PROBLEM DESCRIPTION:
Reproduce the entries verbatim; no pictures.

(Structured diff data)
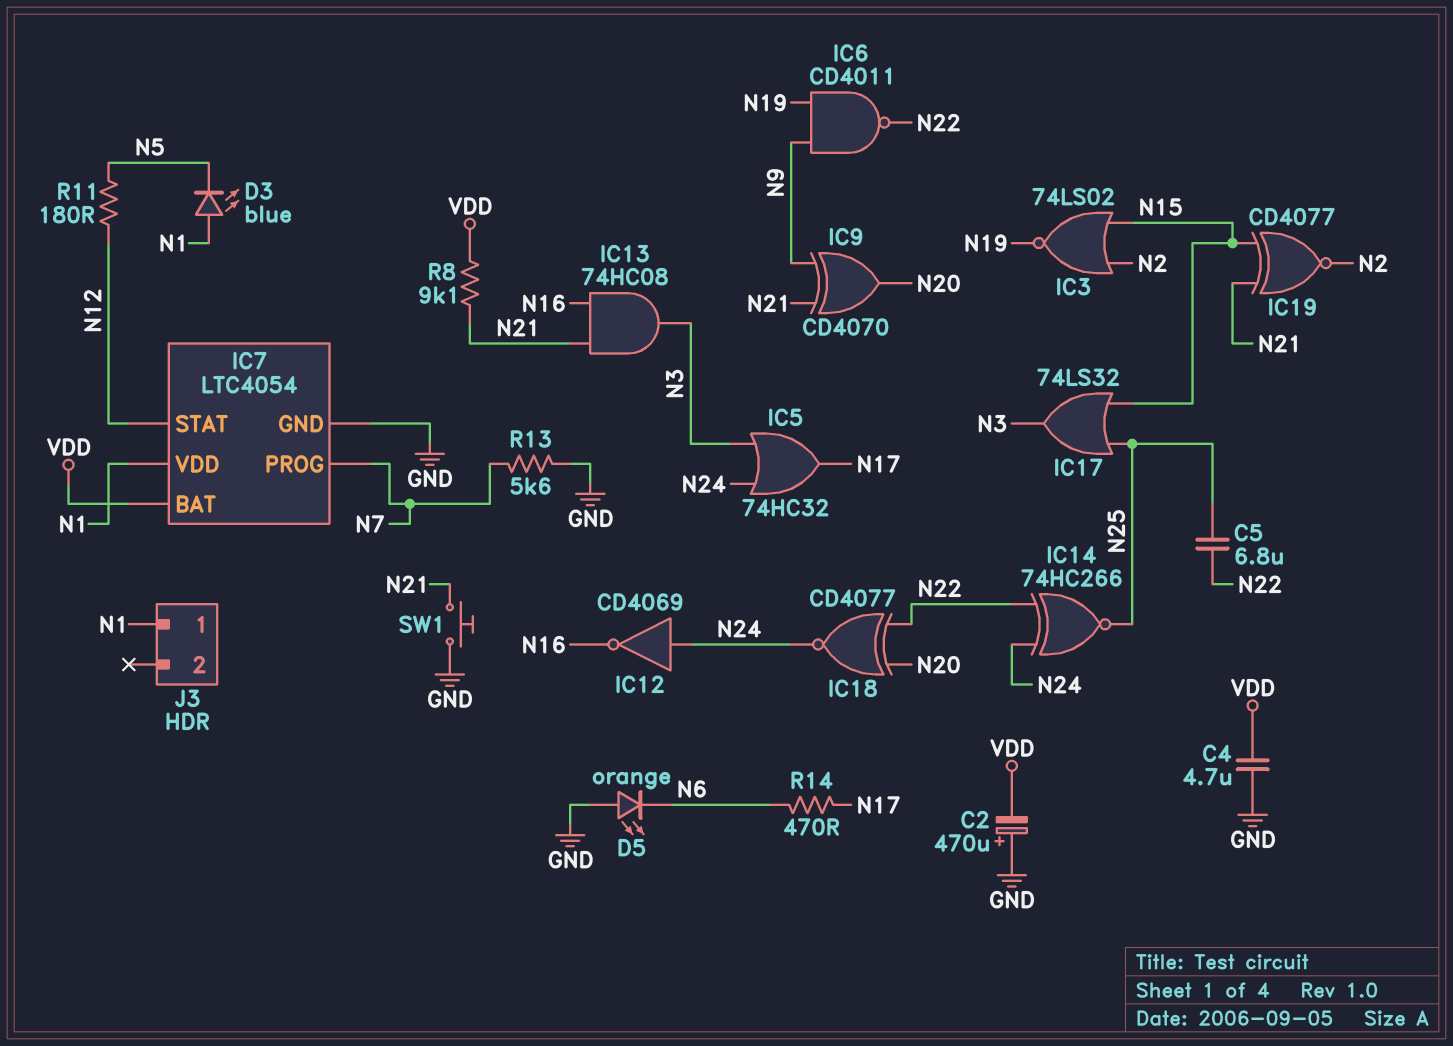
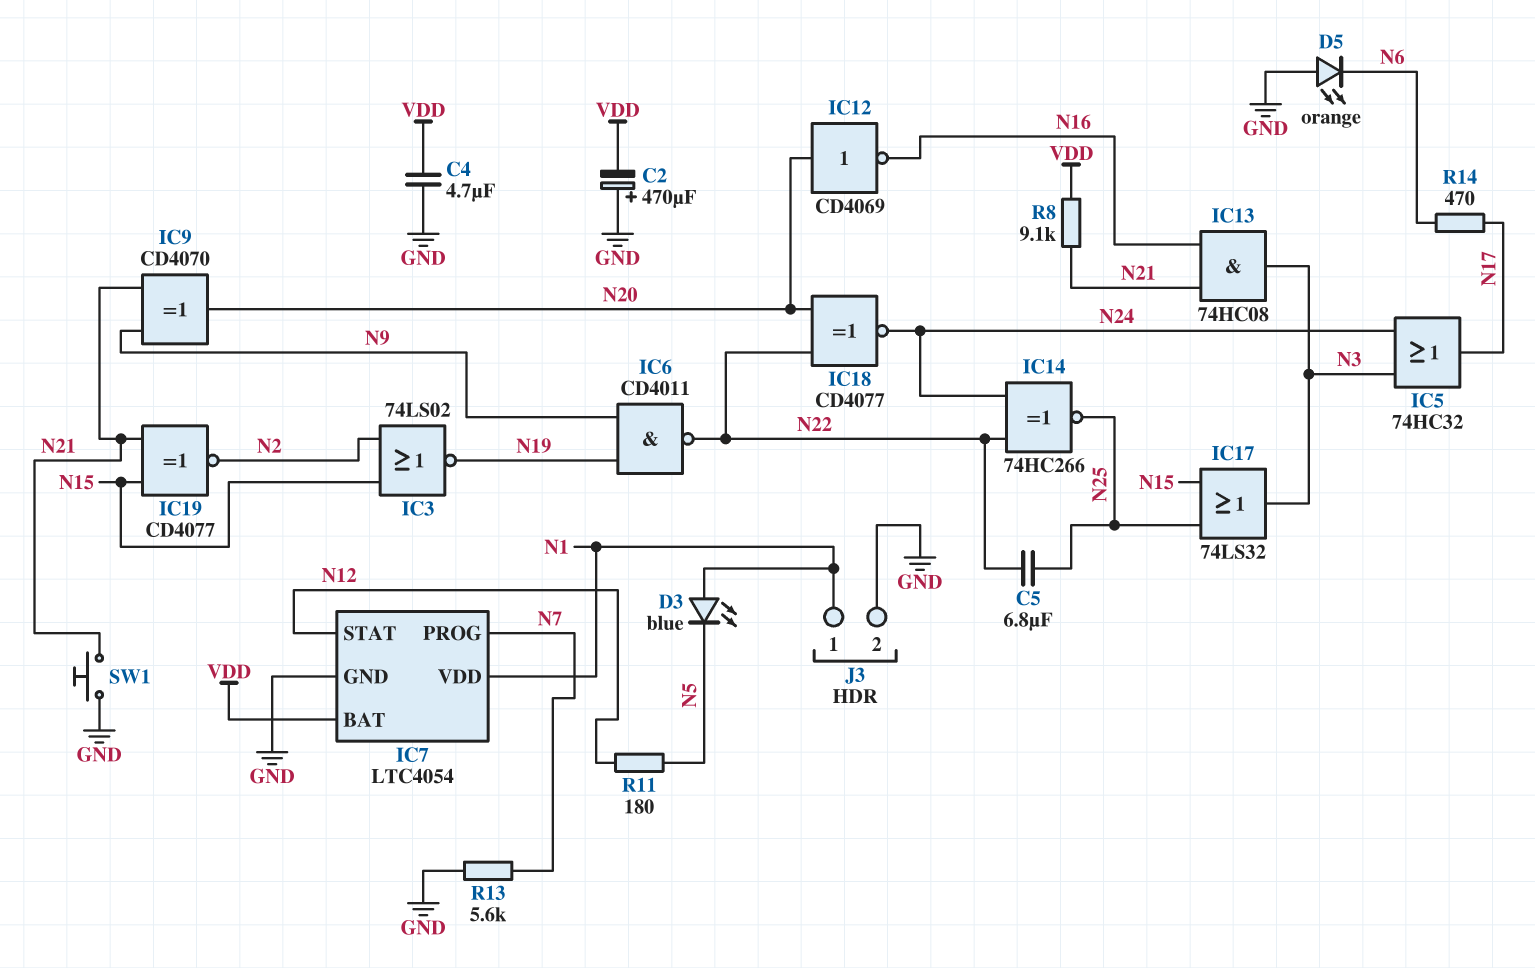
IC12: NOT CD4069 (in N24, out N16) -> NOT CD4069 (in N20, out N16)
J3 pin 2: none -> GND

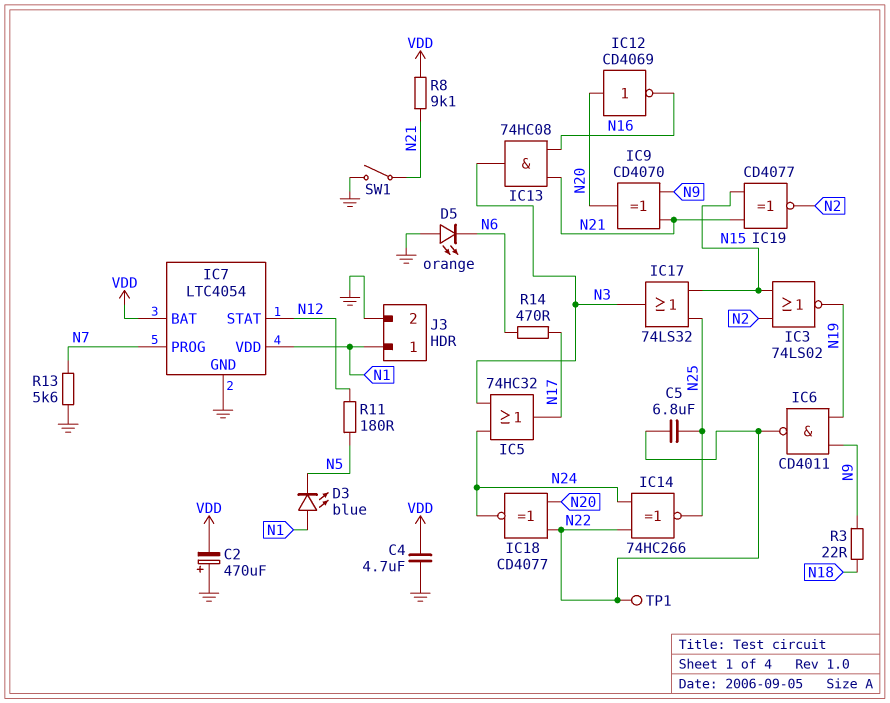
R3: none -> 22 (N9, N18)
SW1: button (GND, N21) -> switch (GND, N21)
TP1: none -> test point (N22)

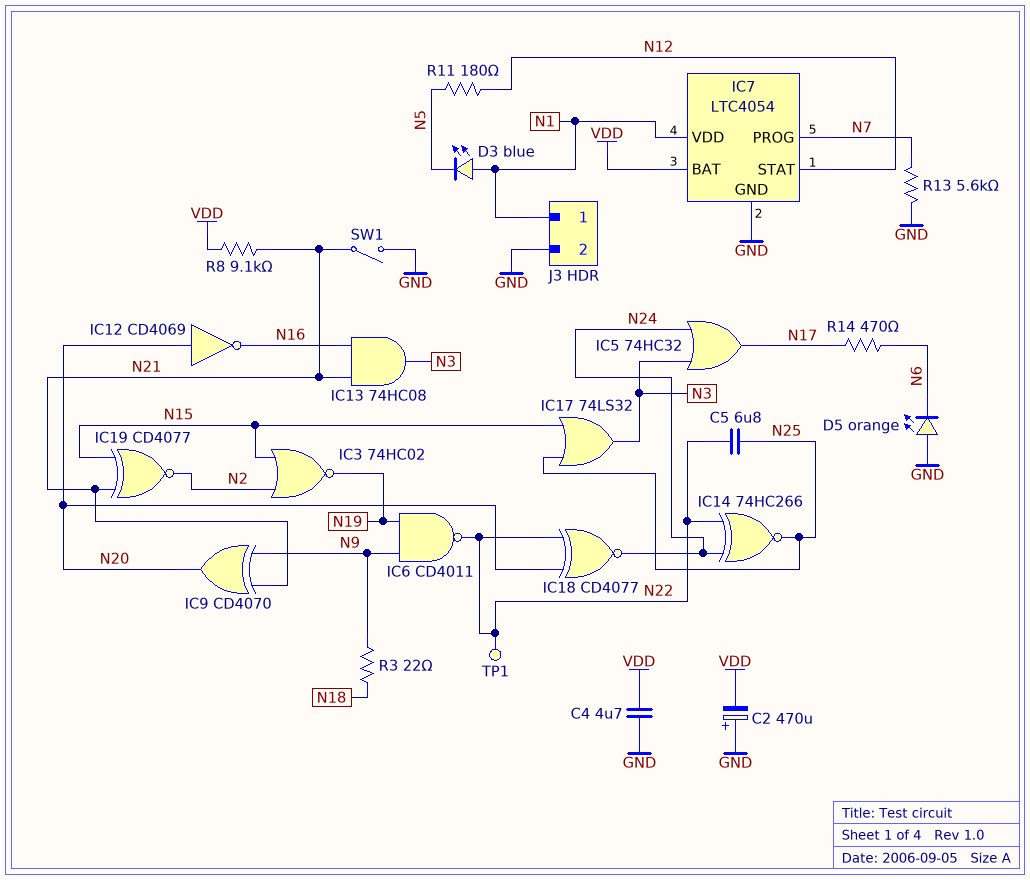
IC3: NOR 74LS02 (in N2, in N15, out N19) -> NOR 74HC02 (in N2, in N15, out N19)

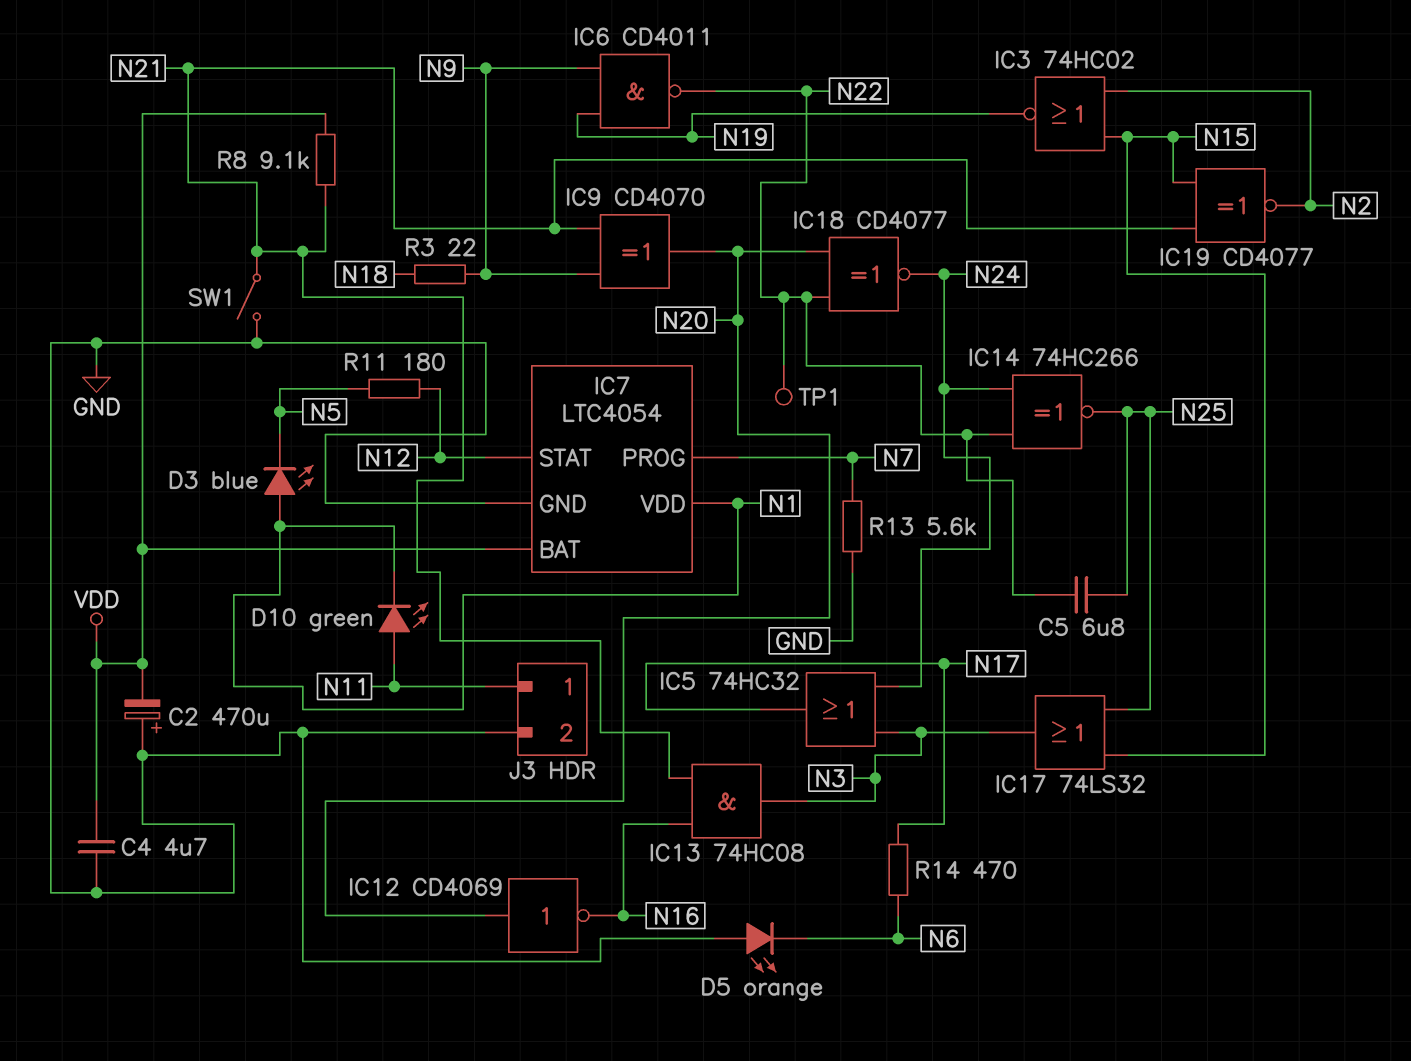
D10: none -> LED green (A N11, K N1)
J3 pin 1: N1 -> N11

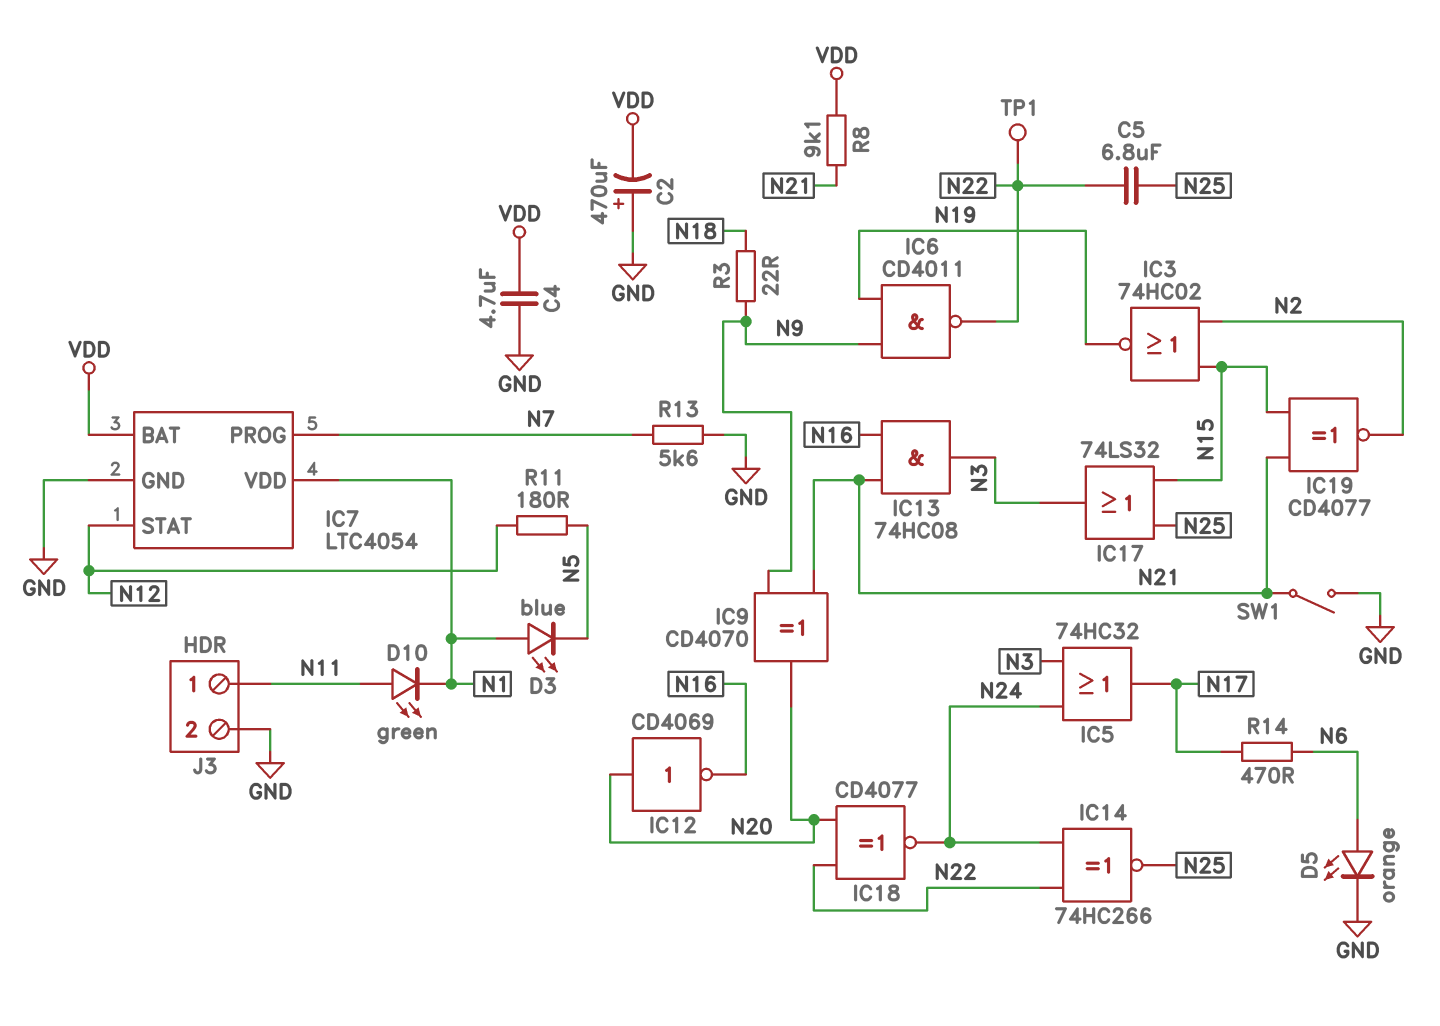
D5: LED orange (A GND, K N6) -> LED orange (A N6, K GND)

ANSWER SECTION:
IC12: NOT CD4069 (in N24, out N16) -> NOT CD4069 (in N20, out N16)
J3 pin 2: none -> GND

R3: none -> 22 (N9, N18)
SW1: button (GND, N21) -> switch (GND, N21)
TP1: none -> test point (N22)

IC3: NOR 74LS02 (in N2, in N15, out N19) -> NOR 74HC02 (in N2, in N15, out N19)

D10: none -> LED green (A N11, K N1)
J3 pin 1: N1 -> N11

D5: LED orange (A GND, K N6) -> LED orange (A N6, K GND)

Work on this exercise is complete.